▼▼▼
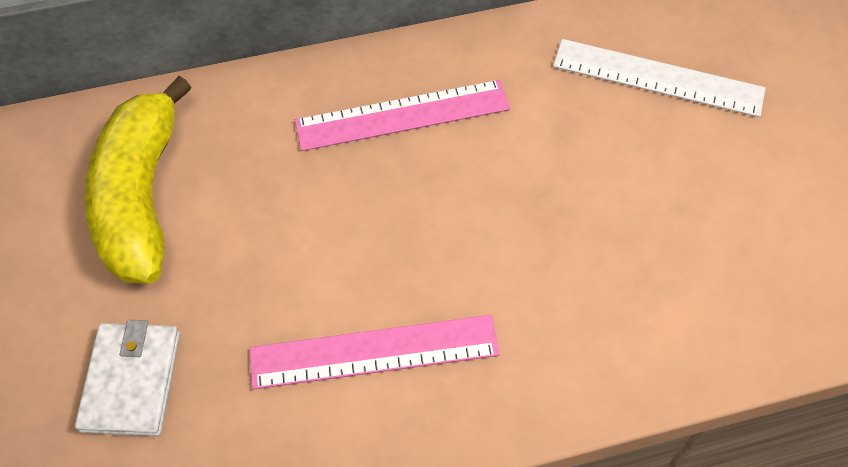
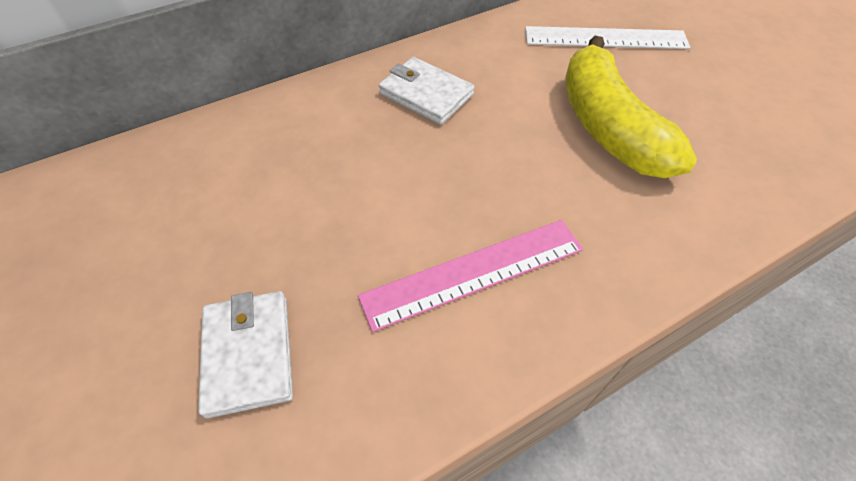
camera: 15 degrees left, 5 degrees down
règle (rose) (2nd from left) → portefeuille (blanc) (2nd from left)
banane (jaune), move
▲▲▲
▸ **What you need to do**:
Using the listing above, show every line that includes the string "left".

▸ **Finished task**:
camera: 15 degrees left, 5 degrees down
règle (rose) (2nd from left) → portefeuille (blanc) (2nd from left)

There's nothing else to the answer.